Exercise prompt: Begin at the line below that holds "gray circle: (85, 477) -> (155, 337), moved" and end at the line that holds "white pentagon: (329, 520)", transcribing each line exactly and skipping any picture.

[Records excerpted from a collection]
= = = =
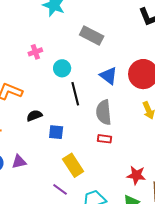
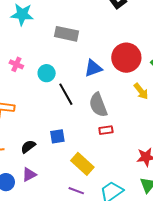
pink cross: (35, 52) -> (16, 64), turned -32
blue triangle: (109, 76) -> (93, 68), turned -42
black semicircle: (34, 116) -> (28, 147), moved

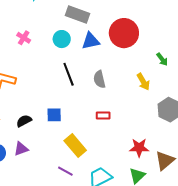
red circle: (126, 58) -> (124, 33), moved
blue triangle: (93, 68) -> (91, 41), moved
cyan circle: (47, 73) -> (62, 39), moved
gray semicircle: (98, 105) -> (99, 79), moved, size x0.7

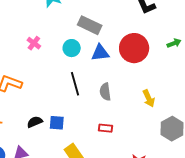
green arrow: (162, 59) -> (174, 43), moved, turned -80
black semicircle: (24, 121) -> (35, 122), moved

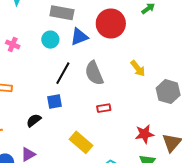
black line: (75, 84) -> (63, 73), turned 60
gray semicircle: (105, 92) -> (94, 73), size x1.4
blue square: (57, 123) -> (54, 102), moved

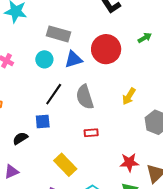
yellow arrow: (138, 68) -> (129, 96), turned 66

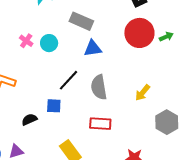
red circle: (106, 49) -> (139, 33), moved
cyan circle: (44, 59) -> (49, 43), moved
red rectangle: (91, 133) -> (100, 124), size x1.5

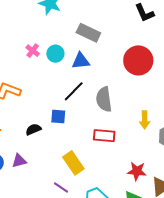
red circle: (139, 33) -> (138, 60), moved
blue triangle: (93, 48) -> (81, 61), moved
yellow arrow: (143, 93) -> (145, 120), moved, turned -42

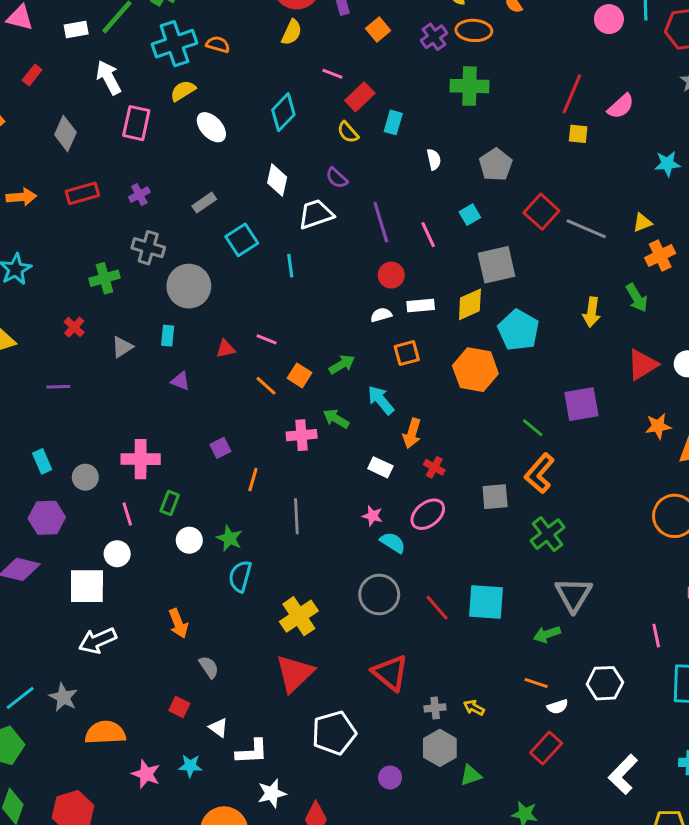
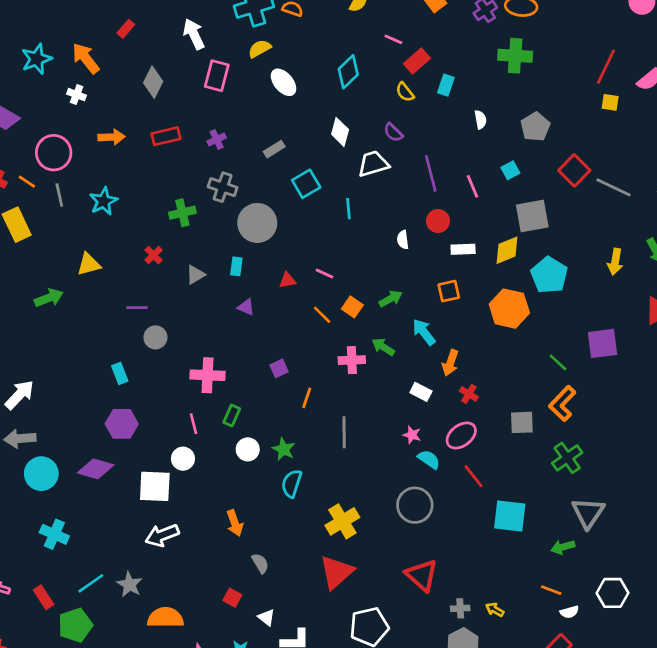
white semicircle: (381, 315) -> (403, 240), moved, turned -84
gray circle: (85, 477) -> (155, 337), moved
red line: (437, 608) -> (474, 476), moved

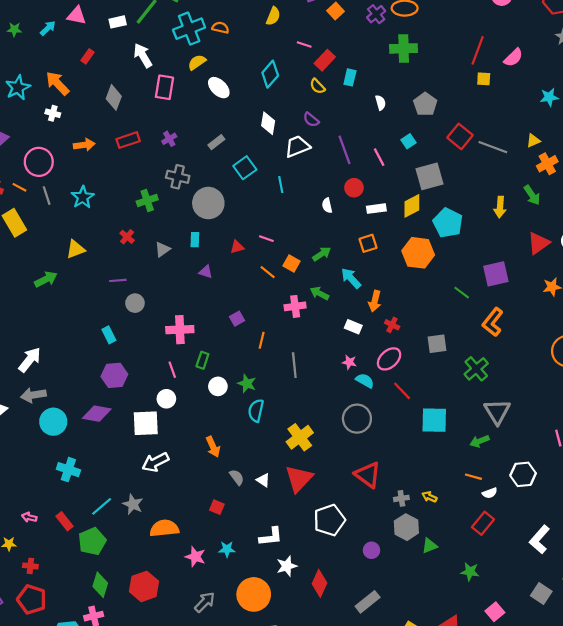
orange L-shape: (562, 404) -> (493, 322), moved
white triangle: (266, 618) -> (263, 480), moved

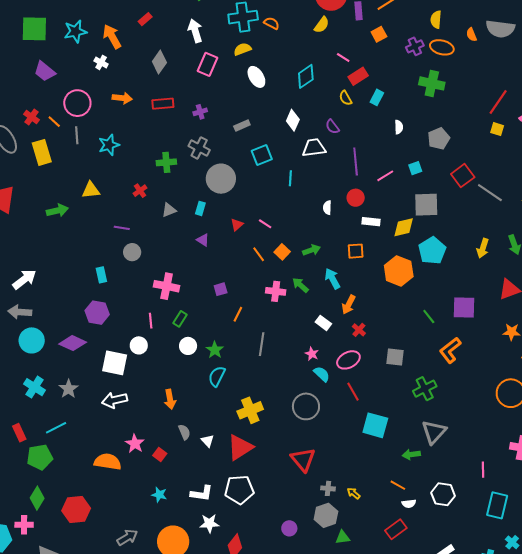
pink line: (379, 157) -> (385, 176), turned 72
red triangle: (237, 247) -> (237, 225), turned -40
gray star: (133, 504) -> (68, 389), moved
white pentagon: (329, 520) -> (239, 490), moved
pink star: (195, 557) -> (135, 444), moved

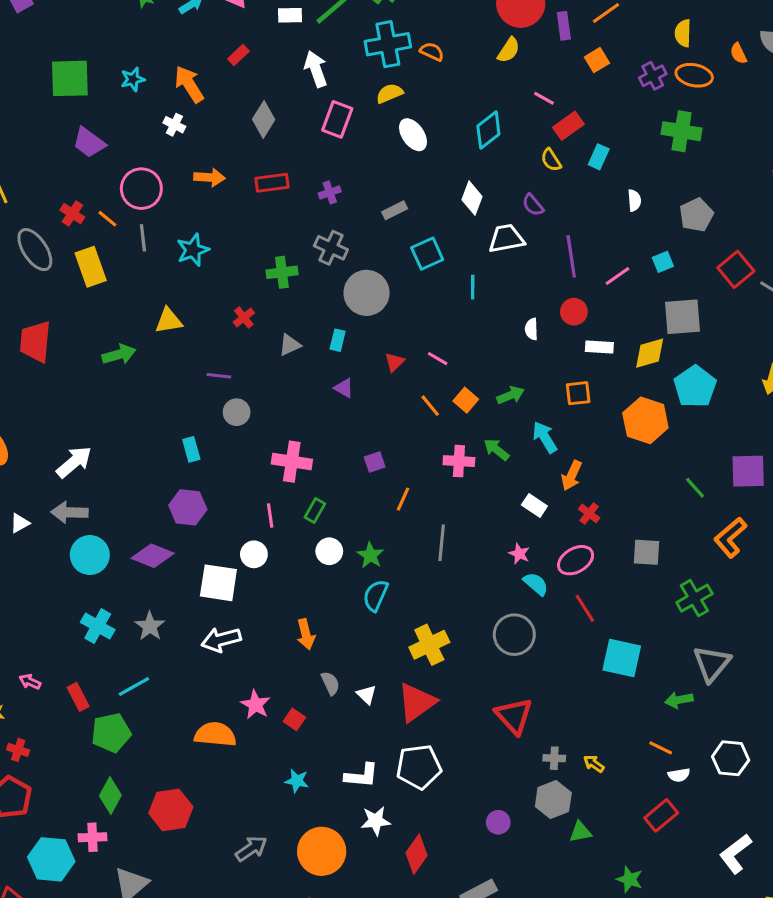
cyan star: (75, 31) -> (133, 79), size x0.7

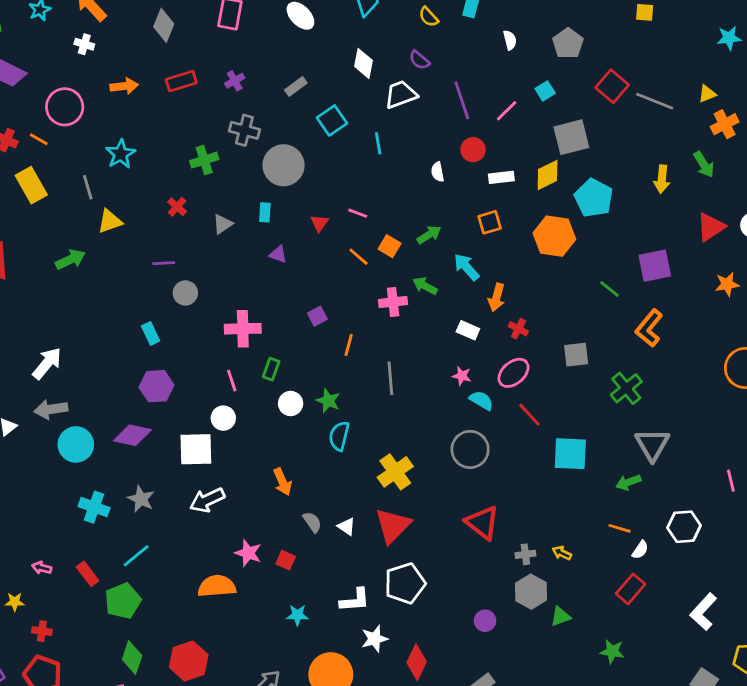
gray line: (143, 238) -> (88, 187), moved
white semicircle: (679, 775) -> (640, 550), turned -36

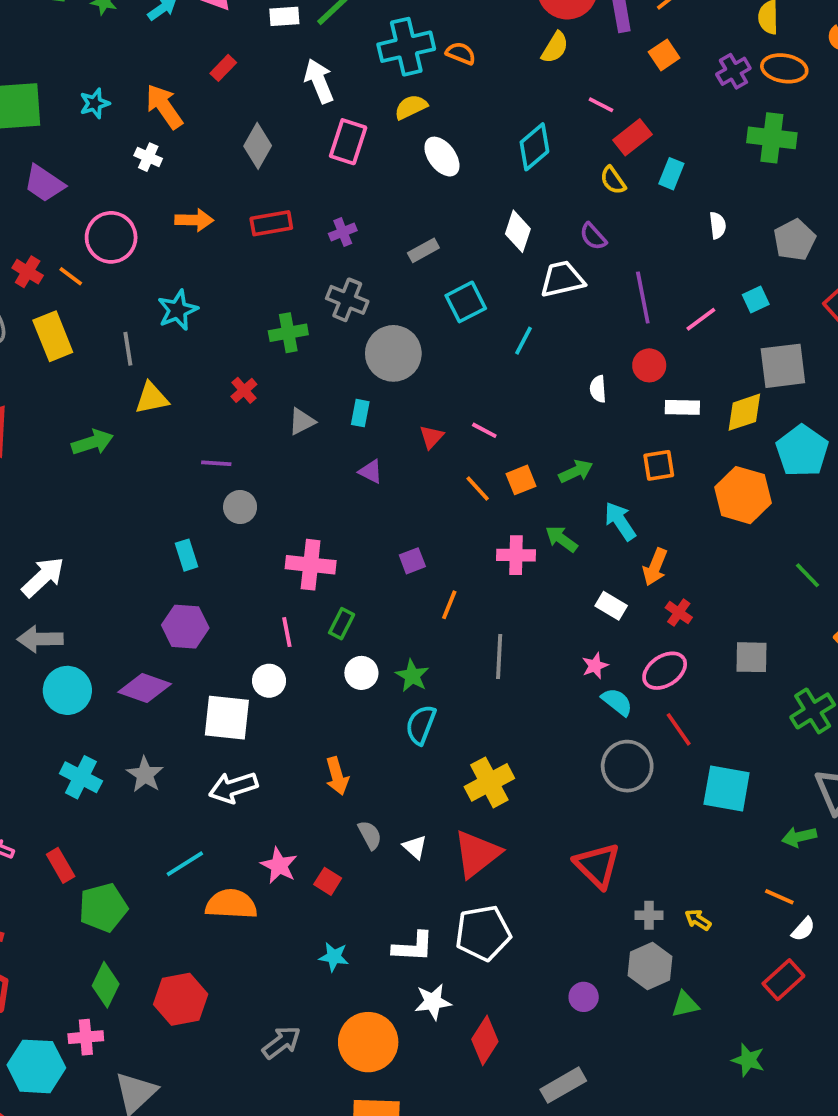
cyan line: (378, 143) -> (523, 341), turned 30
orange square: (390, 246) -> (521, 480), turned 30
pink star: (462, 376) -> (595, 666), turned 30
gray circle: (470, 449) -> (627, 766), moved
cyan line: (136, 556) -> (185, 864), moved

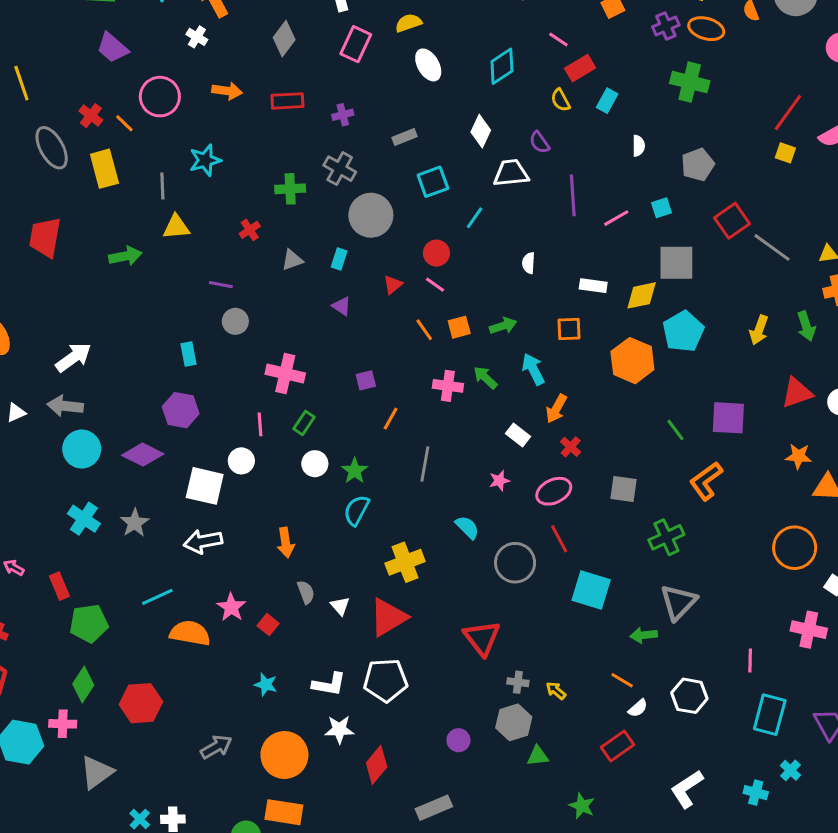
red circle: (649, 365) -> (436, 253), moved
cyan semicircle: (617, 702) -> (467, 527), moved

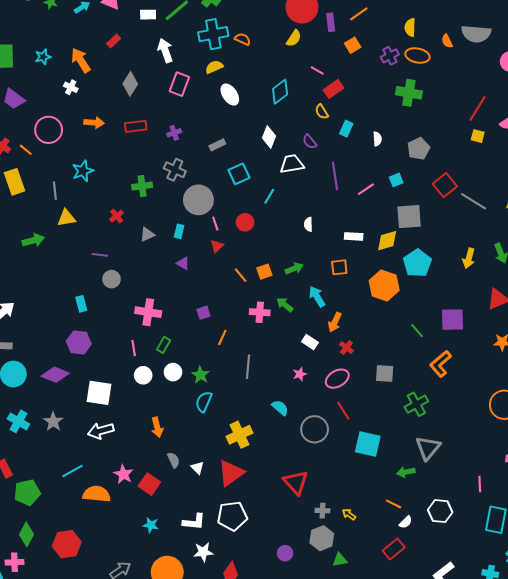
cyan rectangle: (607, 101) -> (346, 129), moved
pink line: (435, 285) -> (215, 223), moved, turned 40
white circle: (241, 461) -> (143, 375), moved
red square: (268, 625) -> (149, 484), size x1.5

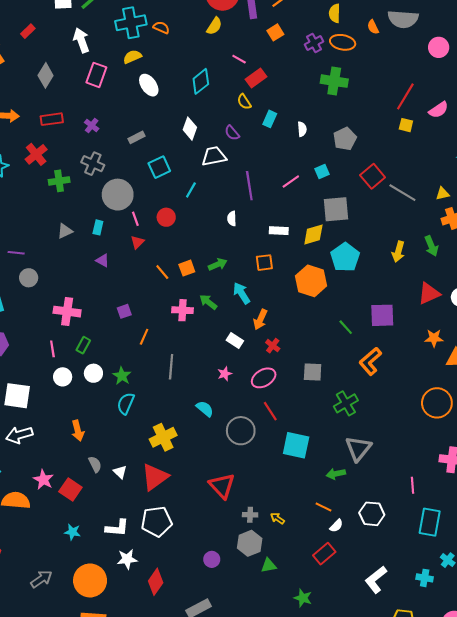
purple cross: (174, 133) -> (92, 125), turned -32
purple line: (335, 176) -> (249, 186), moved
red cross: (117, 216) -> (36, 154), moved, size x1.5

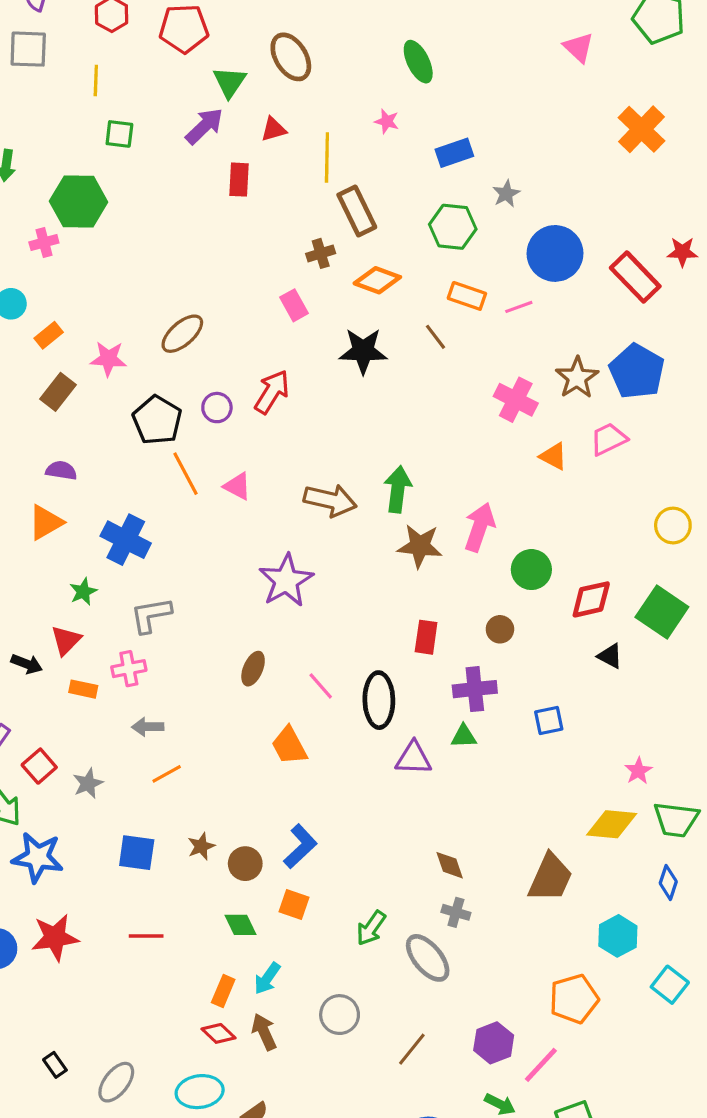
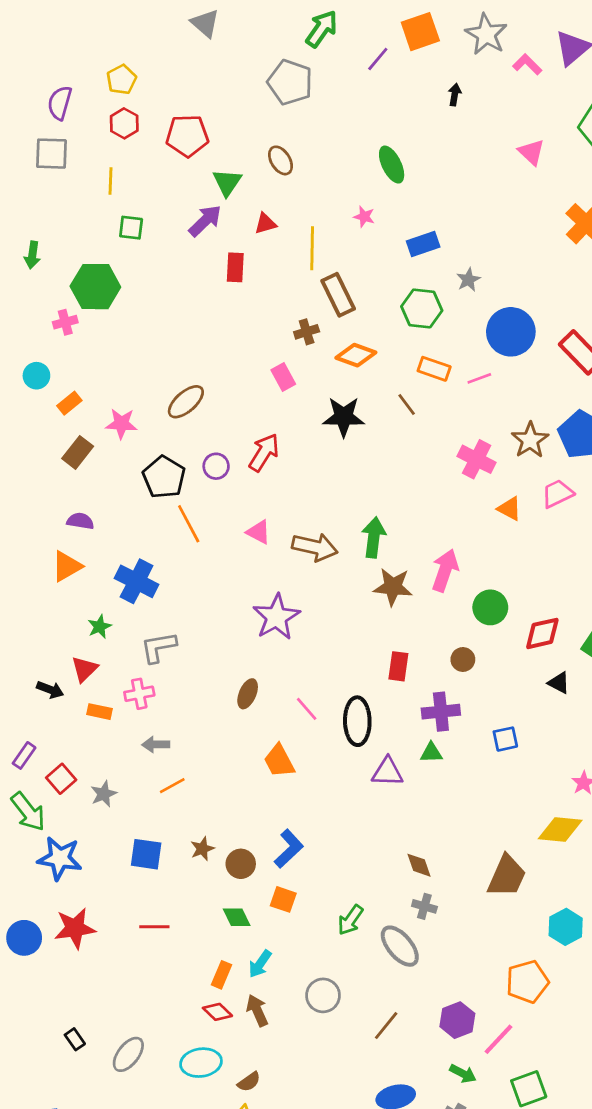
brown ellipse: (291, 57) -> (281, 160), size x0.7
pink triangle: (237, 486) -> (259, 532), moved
= = = =
Result below:
gray circle: (85, 477) -> (155, 337), moved
red line: (437, 608) -> (474, 476), moved

orange L-shape: (562, 404) -> (493, 322), moved
white triangle: (266, 618) -> (263, 480), moved

pink line: (379, 157) -> (385, 176), turned 72
red triangle: (237, 247) -> (237, 225), turned -40
gray star: (133, 504) -> (68, 389), moved
white pentagon: (329, 520) -> (239, 490), moved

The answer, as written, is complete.